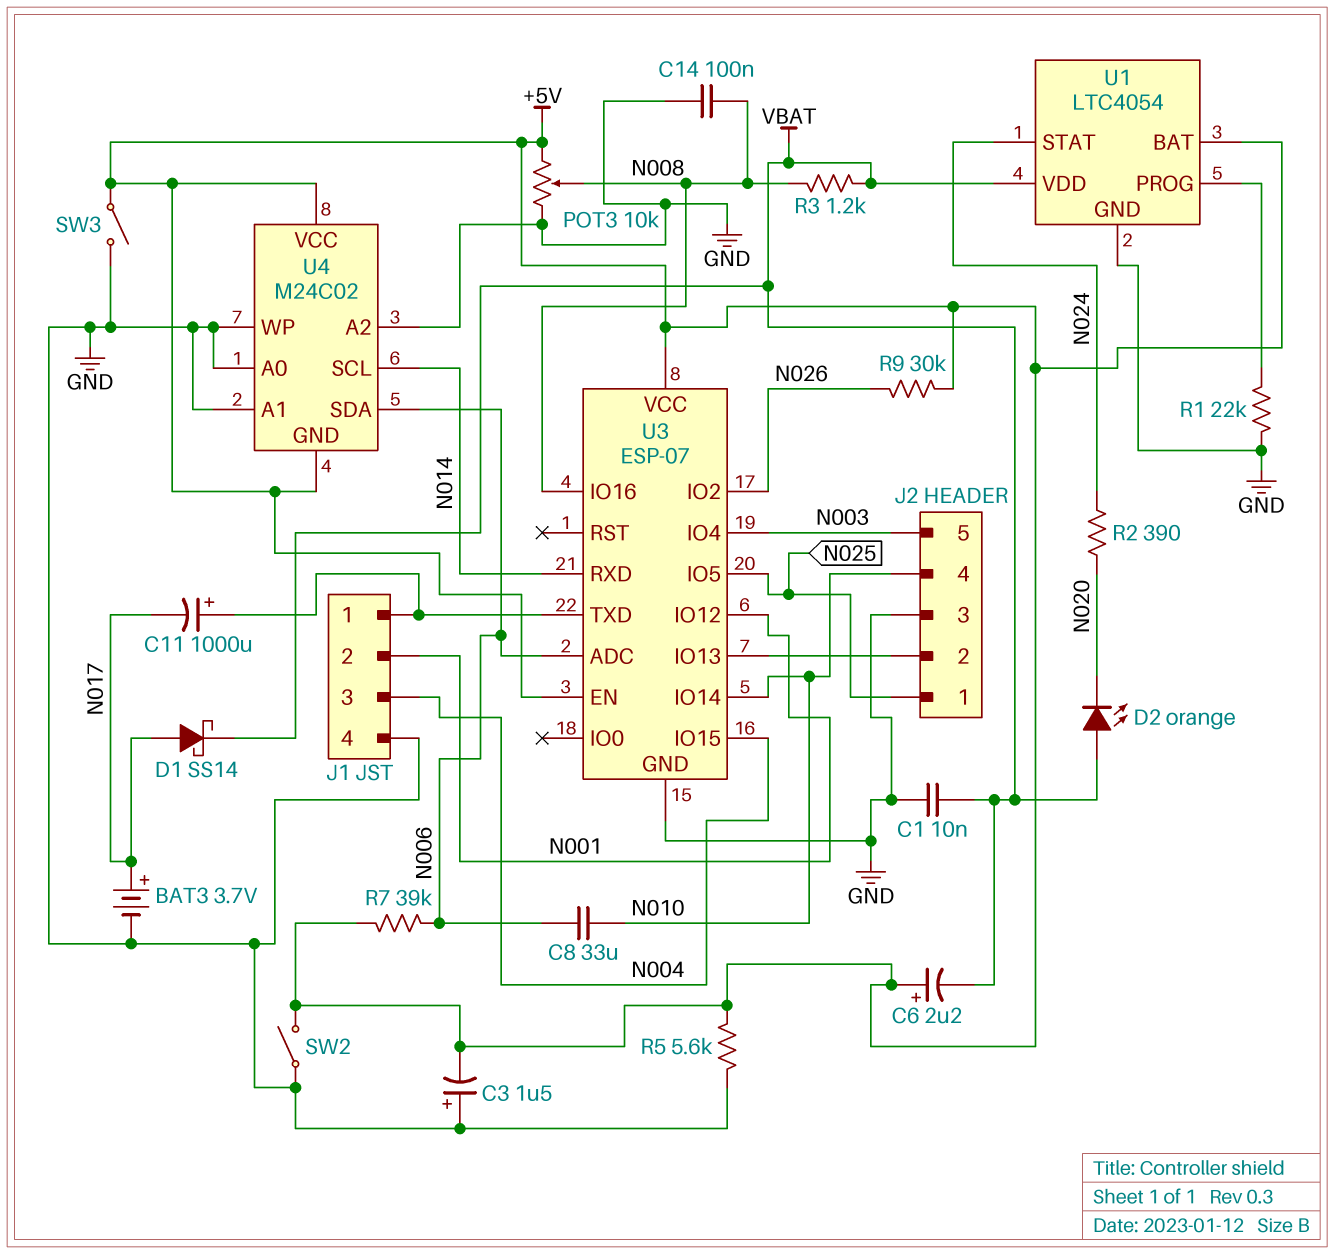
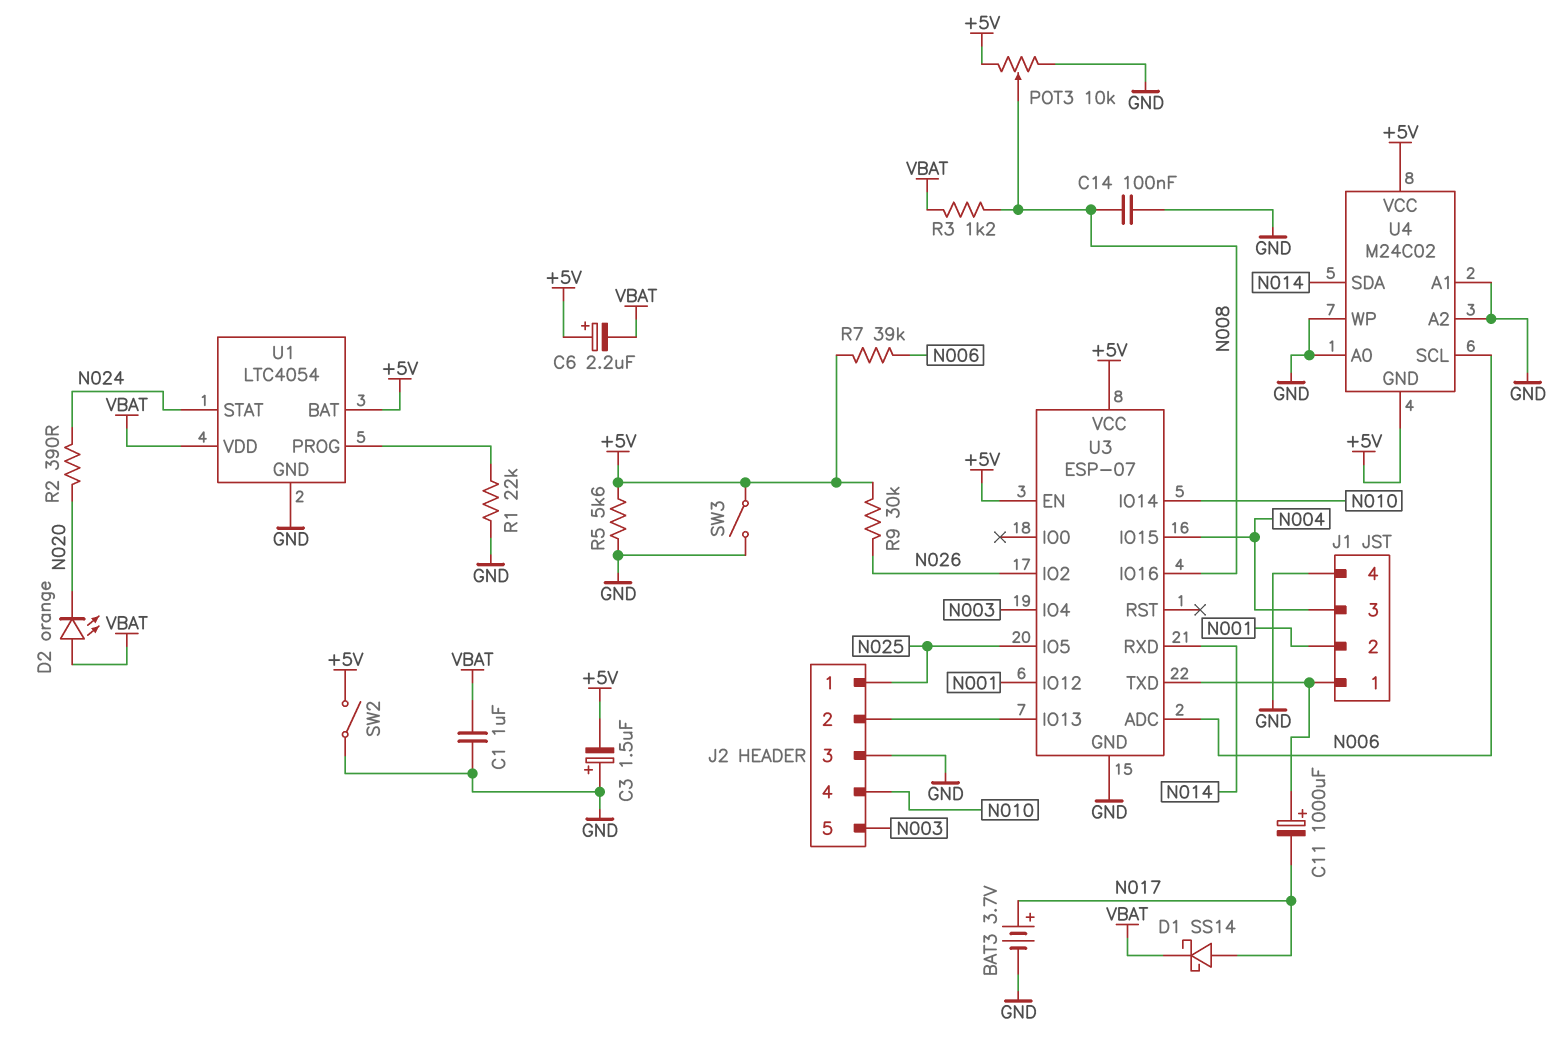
C1: 10nF (GND, VBAT) -> 1uF (GND, VBAT)
C8: 33uF (N006, N010) -> none
U4 pin SCL: N014 -> N006
U4 pin SDA: N006 -> N014

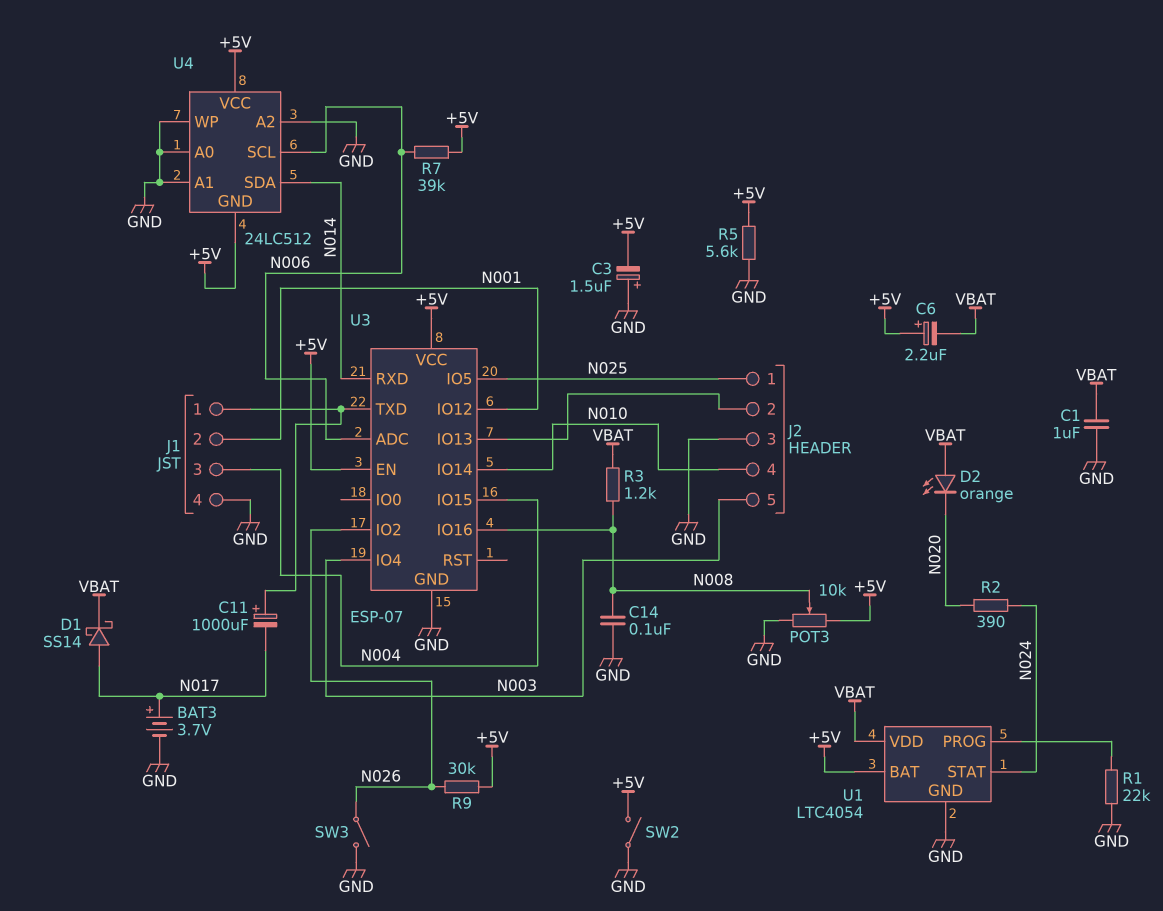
SW3: switch (+5V, GND) -> switch (GND, N026)
U4: M24C02 -> 24LC512

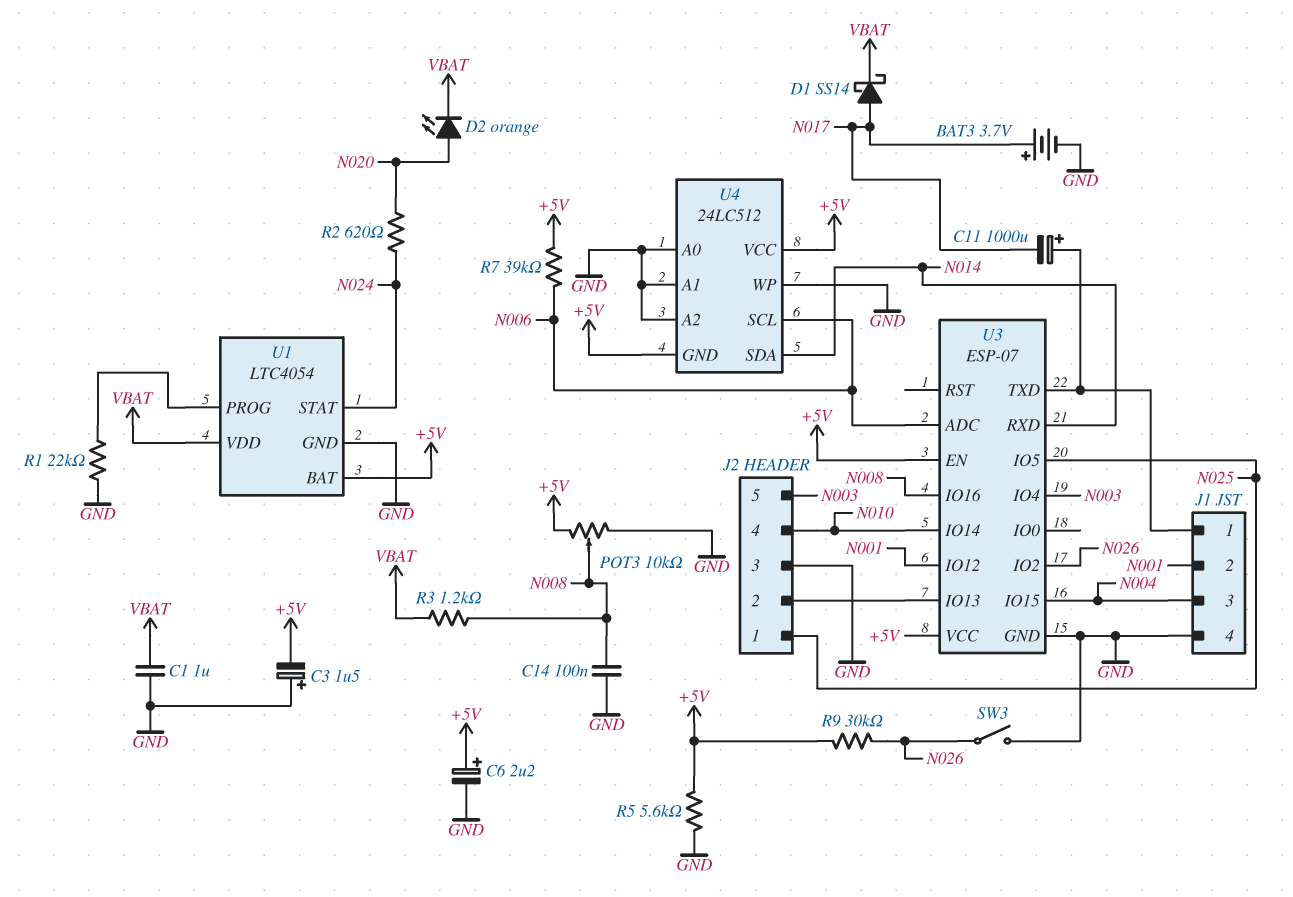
C6: 2.2uF (plus +5V, minus VBAT) -> 2.2uF (plus +5V, minus GND)
D2: LED orange (A VBAT, K N020) -> LED orange (A N020, K VBAT)
R2: 390 (N020, N024) -> 620 (N020, N024)
SW2: switch (+5V, GND) -> none

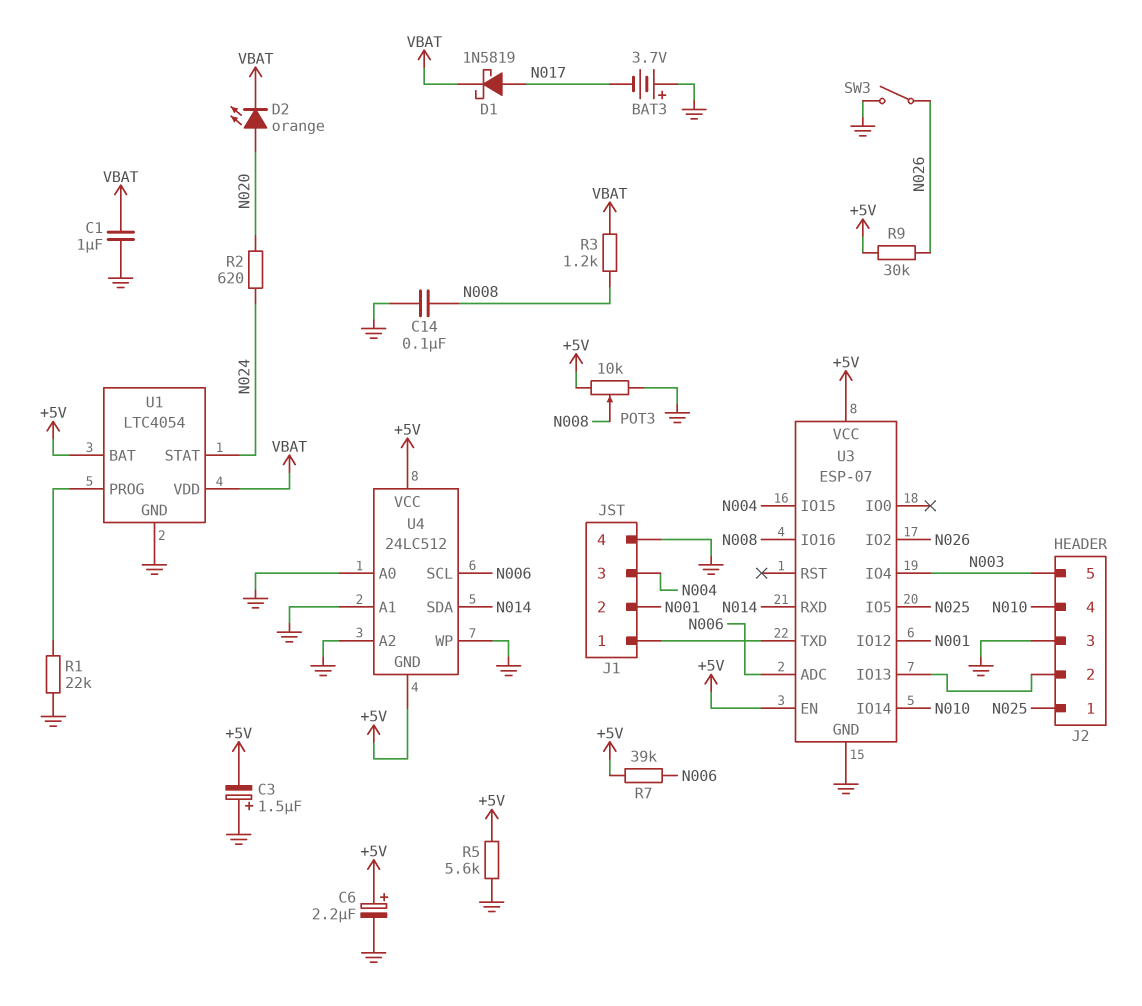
BAT3: 3.7V (plus N017, minus GND) -> 3.7V (plus GND, minus N017)
C11: 1000uF (plus J1/1, minus N017) -> none
D1: schottky SS14 (A N017, K VBAT) -> schottky 1N5819 (A N017, K VBAT)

**WHAT THIS TASK INVOLVES:**
Lines with "plus" in the listing above: state how many there are, and nothing else.

**OUTPUT FOR THIS TASK:**
3